Every line below that holds the string "diode" must be copied.
*** Opening GIVEN RECORDS ***
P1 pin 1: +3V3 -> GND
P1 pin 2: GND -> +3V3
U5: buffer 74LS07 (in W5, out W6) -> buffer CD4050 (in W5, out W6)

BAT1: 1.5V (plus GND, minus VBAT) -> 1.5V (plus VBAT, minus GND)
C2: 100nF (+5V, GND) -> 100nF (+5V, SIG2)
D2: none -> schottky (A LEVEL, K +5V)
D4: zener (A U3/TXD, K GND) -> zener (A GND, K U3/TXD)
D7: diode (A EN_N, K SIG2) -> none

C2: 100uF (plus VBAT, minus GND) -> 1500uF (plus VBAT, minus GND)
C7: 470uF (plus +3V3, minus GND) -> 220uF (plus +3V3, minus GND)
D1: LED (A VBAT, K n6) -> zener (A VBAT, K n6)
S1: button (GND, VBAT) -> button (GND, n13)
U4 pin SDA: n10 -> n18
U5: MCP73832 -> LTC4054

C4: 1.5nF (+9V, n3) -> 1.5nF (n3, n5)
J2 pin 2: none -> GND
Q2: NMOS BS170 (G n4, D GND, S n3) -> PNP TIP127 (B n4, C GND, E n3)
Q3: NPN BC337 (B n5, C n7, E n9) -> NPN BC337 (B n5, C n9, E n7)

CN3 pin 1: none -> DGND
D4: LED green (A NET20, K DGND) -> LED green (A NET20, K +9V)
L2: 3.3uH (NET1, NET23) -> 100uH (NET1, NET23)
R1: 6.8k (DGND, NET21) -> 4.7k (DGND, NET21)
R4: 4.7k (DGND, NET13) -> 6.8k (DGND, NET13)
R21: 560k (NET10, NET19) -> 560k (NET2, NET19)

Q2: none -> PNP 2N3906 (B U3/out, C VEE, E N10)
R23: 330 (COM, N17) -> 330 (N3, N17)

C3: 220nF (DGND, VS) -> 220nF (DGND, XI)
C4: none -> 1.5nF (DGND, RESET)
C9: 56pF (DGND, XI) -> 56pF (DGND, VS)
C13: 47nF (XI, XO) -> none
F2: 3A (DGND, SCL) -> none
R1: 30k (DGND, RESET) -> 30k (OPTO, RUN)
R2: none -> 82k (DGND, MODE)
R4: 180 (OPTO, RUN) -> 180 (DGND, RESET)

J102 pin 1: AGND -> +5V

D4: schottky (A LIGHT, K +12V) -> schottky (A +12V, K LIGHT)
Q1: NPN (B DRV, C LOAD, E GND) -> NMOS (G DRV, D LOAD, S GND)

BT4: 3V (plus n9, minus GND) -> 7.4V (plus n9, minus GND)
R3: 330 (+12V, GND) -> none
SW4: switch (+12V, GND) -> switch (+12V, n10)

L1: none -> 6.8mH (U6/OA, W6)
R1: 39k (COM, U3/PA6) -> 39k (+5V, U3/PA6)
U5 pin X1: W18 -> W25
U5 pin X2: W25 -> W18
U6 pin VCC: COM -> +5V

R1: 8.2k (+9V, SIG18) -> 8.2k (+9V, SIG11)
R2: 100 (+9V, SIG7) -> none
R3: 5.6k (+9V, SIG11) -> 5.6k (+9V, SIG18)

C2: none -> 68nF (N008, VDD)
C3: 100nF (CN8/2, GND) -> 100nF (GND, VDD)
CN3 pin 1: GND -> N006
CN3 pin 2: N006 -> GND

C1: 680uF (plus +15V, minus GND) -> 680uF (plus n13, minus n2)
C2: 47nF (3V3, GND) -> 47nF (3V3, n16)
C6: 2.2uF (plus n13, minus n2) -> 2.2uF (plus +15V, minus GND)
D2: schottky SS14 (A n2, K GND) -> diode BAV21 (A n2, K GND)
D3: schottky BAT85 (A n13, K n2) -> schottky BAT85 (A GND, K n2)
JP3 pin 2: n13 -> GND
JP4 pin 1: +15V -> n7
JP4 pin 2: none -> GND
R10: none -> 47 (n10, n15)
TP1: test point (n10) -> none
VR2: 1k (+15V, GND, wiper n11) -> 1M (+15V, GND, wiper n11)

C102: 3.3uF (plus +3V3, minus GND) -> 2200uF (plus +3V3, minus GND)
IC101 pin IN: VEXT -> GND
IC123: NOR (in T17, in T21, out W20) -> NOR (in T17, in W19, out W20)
*** Closing GIVEN RECORDS ***
# YOUR SOLUTION:
D7: diode (A EN_N, K SIG2) -> none
D2: schottky SS14 (A n2, K GND) -> diode BAV21 (A n2, K GND)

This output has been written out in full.